What you should do >>
Filter the entries below, keeping only lines with the word "replace".

Collected data entries >>
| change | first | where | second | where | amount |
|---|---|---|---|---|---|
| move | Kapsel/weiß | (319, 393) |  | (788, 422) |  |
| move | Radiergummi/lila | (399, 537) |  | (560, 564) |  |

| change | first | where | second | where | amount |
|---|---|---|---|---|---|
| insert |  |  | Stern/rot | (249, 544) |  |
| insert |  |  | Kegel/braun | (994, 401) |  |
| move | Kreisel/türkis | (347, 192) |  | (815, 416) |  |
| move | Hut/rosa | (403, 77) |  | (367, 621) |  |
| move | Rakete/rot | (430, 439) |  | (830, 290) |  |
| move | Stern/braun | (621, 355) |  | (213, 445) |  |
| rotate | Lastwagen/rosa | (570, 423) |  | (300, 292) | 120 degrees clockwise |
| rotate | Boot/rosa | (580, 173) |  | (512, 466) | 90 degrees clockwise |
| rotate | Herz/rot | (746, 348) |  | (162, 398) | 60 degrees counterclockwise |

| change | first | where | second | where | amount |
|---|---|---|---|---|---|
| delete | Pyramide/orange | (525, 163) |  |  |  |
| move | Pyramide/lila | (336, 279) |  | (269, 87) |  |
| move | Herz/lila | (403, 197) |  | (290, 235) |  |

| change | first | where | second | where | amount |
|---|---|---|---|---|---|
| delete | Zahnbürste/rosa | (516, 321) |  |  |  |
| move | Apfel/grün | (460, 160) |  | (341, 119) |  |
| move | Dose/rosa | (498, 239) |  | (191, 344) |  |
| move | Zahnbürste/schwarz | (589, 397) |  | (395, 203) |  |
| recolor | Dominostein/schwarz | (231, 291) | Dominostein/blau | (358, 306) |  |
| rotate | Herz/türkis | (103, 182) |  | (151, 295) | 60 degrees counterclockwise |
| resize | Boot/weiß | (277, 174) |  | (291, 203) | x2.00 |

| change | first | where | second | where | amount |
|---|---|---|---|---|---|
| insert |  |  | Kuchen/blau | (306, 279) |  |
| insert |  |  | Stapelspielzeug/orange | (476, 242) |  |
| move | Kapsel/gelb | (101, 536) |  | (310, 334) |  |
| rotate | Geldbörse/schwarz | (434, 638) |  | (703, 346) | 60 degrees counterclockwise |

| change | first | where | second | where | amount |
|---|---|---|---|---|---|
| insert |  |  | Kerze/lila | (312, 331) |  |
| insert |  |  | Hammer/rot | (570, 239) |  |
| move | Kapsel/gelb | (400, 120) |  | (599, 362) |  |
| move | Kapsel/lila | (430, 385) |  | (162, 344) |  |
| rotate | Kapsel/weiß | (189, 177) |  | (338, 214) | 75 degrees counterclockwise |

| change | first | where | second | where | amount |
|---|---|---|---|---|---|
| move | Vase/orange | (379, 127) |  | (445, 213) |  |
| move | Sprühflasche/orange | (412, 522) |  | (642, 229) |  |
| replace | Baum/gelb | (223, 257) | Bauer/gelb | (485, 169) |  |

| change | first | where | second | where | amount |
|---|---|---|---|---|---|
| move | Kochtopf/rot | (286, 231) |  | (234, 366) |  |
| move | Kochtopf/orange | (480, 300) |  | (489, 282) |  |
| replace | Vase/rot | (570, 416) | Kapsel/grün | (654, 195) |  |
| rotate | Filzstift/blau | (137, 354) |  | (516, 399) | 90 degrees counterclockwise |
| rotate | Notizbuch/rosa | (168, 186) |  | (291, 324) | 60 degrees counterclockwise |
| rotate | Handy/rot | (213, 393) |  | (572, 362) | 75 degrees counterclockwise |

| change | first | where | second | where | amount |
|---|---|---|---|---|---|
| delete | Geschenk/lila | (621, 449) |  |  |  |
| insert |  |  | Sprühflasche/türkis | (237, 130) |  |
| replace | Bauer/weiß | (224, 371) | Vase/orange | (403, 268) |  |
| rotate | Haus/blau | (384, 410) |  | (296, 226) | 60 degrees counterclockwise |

Response to this exercise >>
| replace | Baum/gelb | (223, 257) | Bauer/gelb | (485, 169) |  |
| replace | Vase/rot | (570, 416) | Kapsel/grün | (654, 195) |  |
| replace | Bauer/weiß | (224, 371) | Vase/orange | (403, 268) |  |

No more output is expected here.